═════ Data to examine ═════
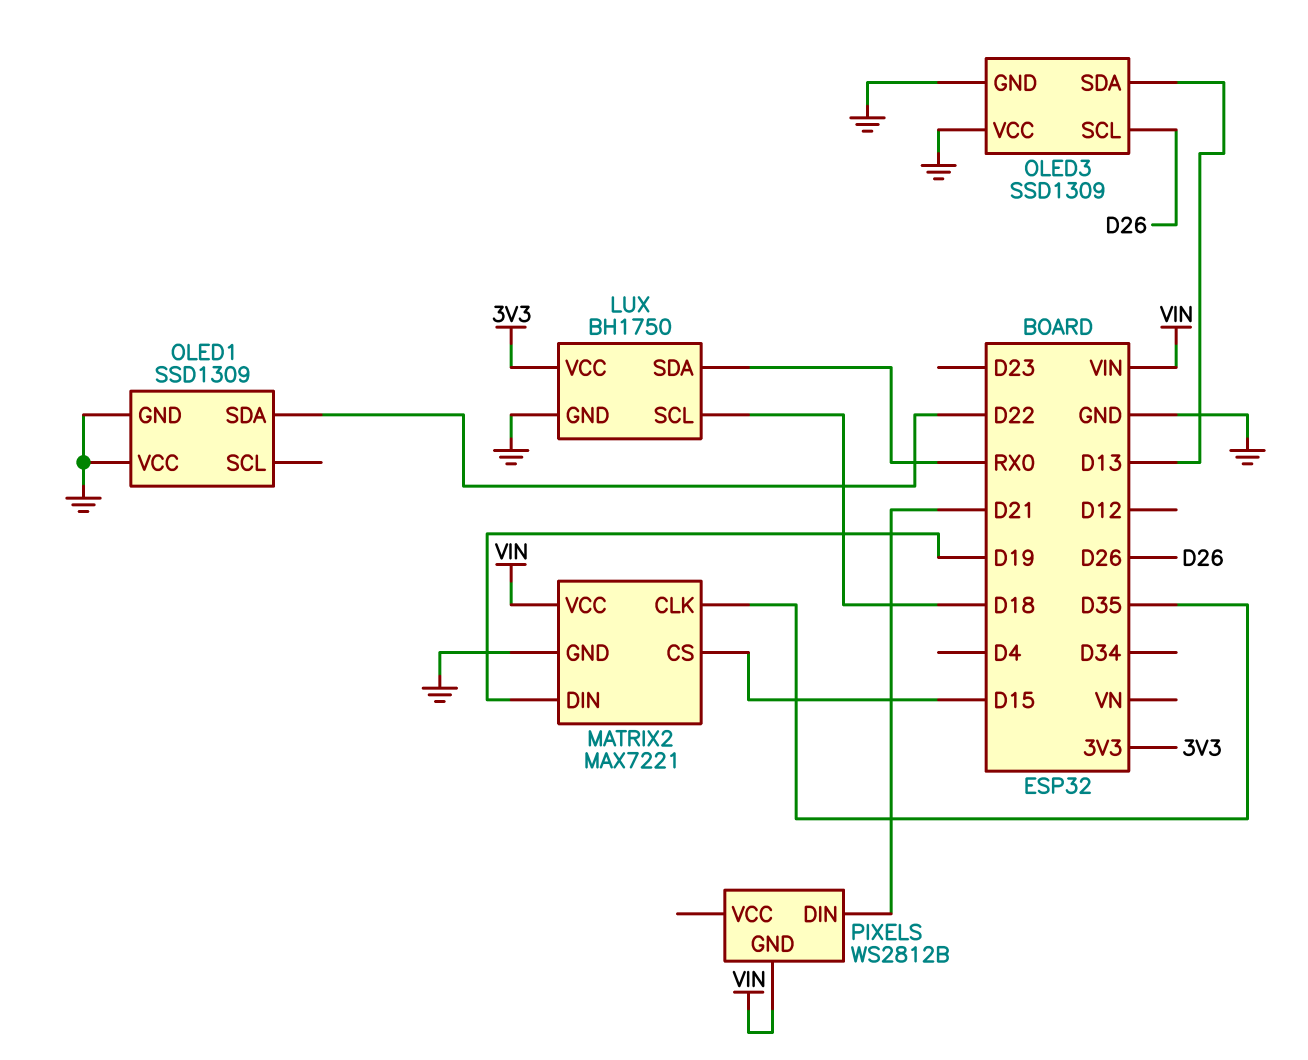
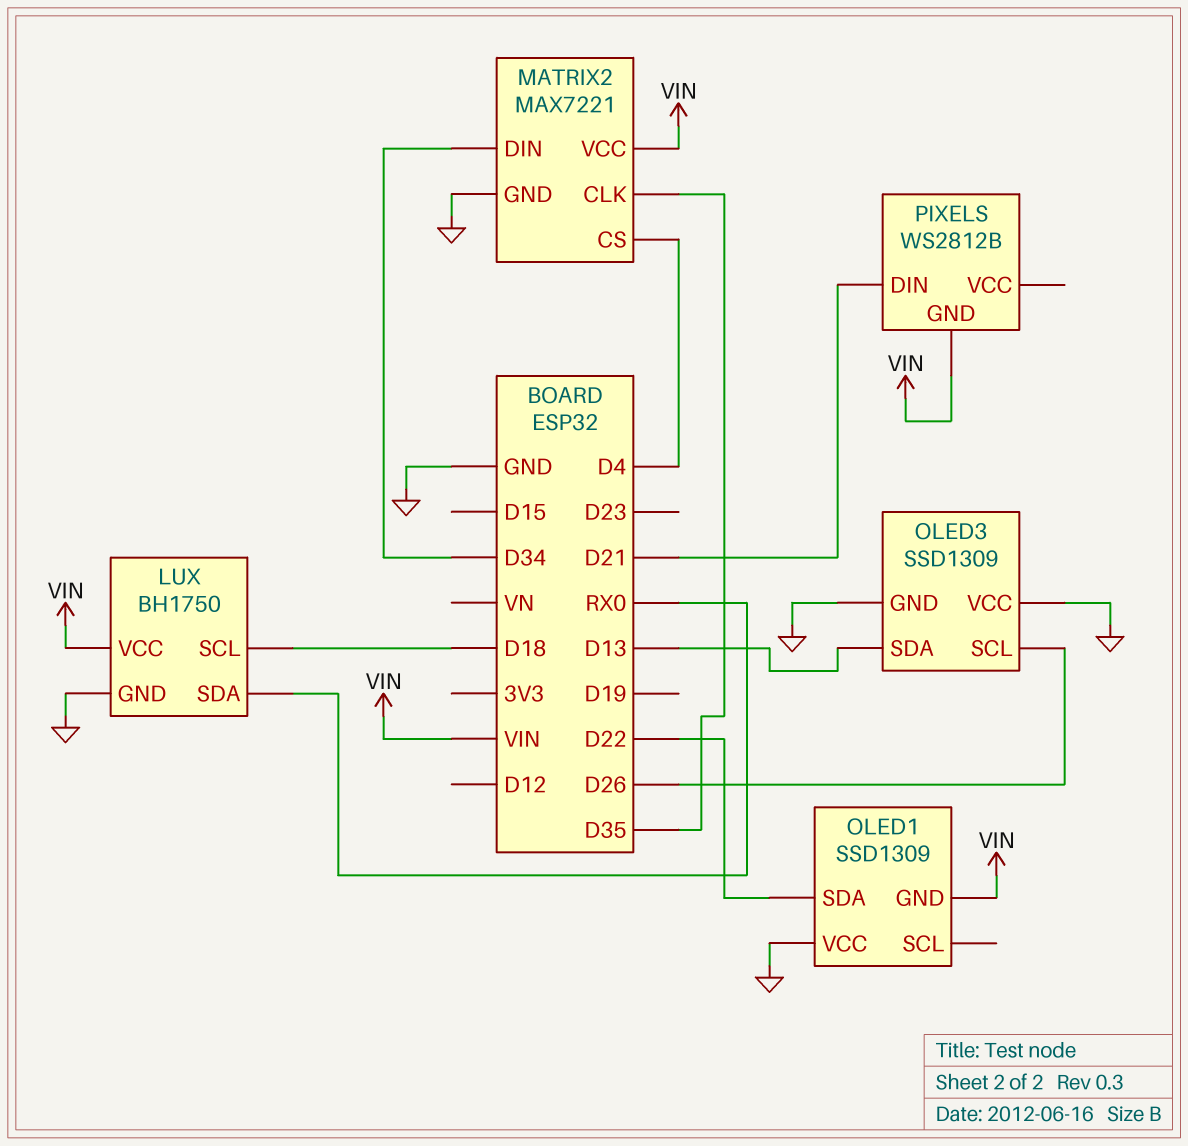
LUX pin VCC: 3V3 -> VIN
MATRIX2 pin CS: D15 -> D4
MATRIX2 pin DIN: D19 -> D34
OLED1 pin GND: GND -> VIN

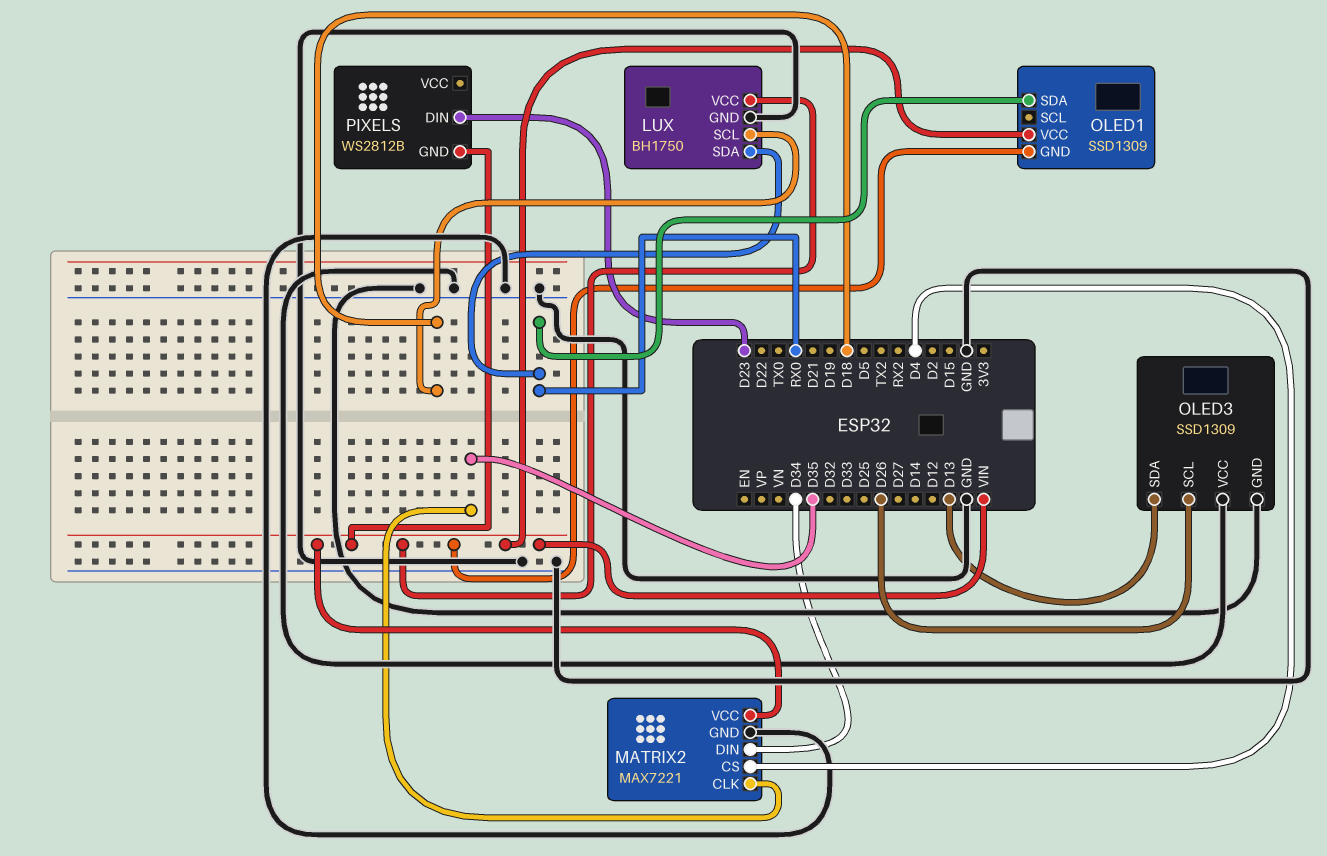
OLED1 pin SDA: D22 -> RX0
OLED1 pin VCC: GND -> VIN
PIXELS pin DIN: D21 -> D23

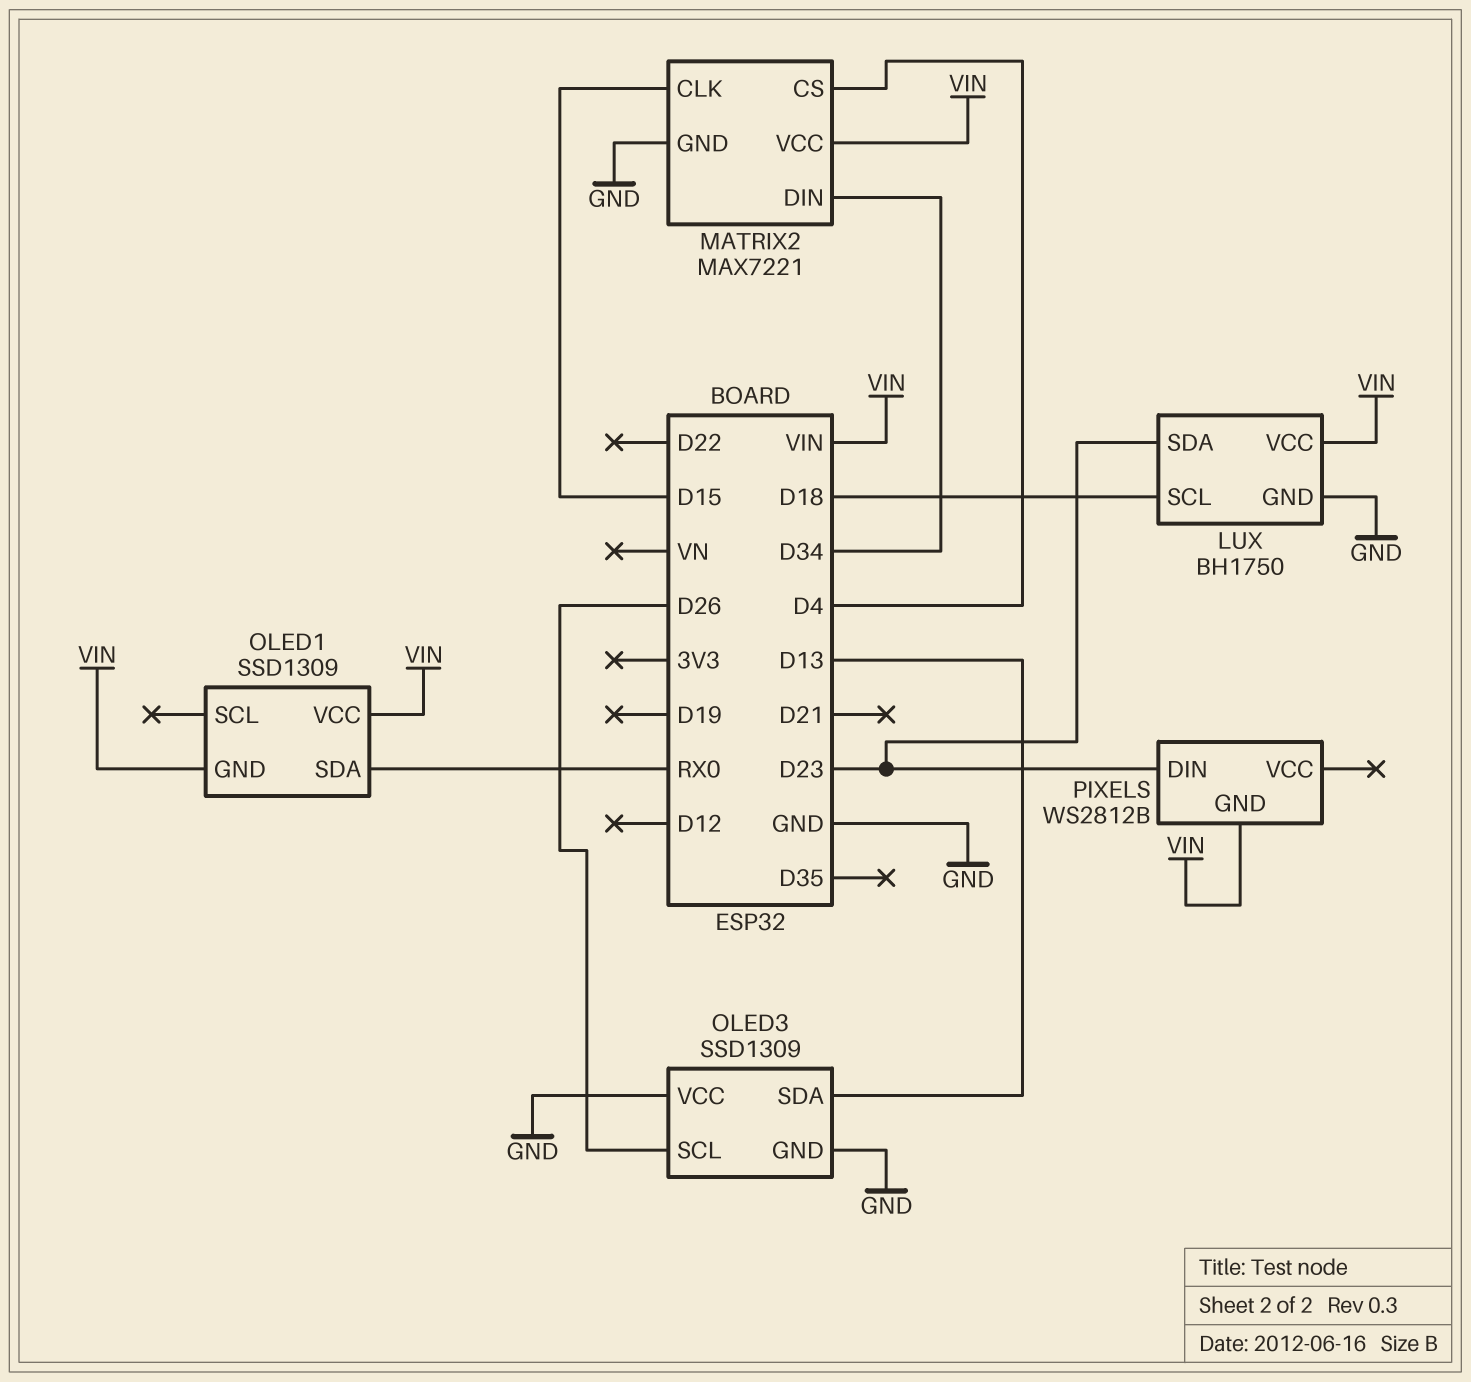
LUX pin SDA: RX0 -> D23
MATRIX2 pin CLK: D35 -> D15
═════
Your answer must be the lines from the one containing "OLED1 pin SDA: D22 -> RX0" through the last line of the records, copied exactly, with no pictures.

OLED1 pin SDA: D22 -> RX0
OLED1 pin VCC: GND -> VIN
PIXELS pin DIN: D21 -> D23

LUX pin SDA: RX0 -> D23
MATRIX2 pin CLK: D35 -> D15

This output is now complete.